*Exercise brief*: Look for the line containing "R8: none -> 12 (OUT, SCK)" in the listing below; from there, output every line exactly, the last one included.
━━━
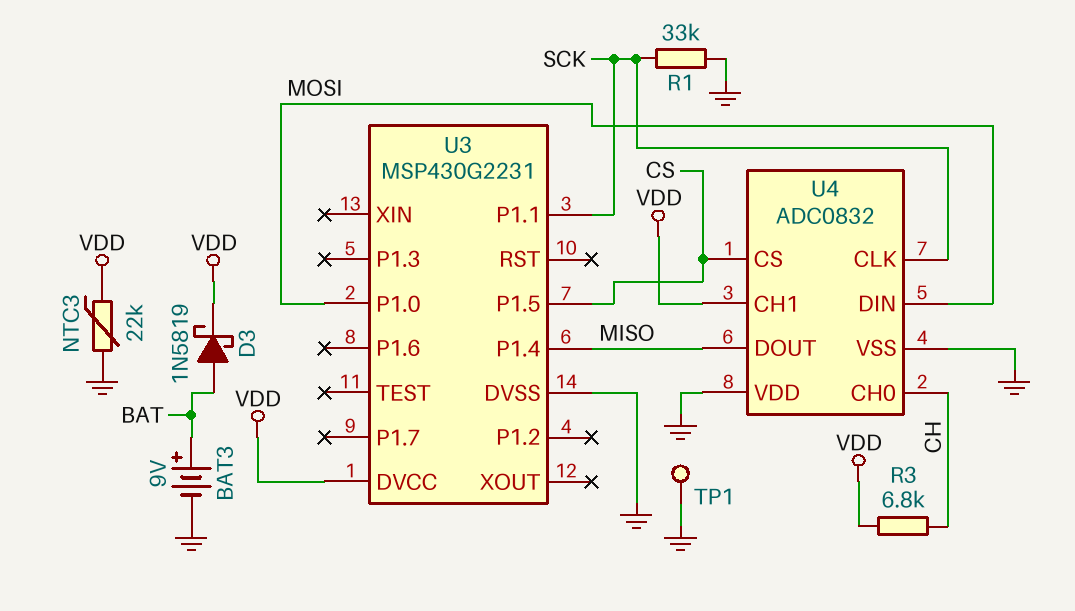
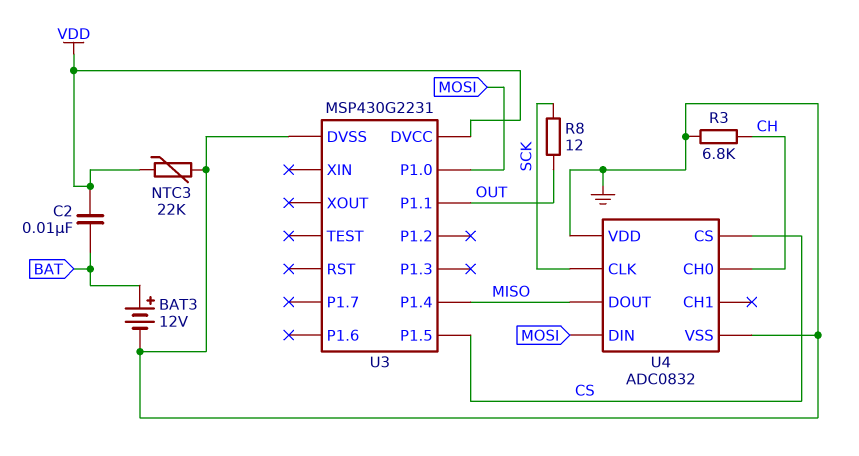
BAT3: 9V (plus BAT, minus GND) -> 12V (plus BAT, minus GND)
C2: none -> 10nF (BAT, VDD)
D3: schottky 1N5819 (A BAT, K VDD) -> none
R1: 33k (GND, SCK) -> none
R3: 6.8k (CH, VDD) -> 6.8k (CH, GND)
R8: none -> 12 (OUT, SCK)
TP1: test point (GND) -> none
U3 pin P1.1: SCK -> OUT
U4 pin CH1: VDD -> none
━━━
*Problem solution*:
R8: none -> 12 (OUT, SCK)
TP1: test point (GND) -> none
U3 pin P1.1: SCK -> OUT
U4 pin CH1: VDD -> none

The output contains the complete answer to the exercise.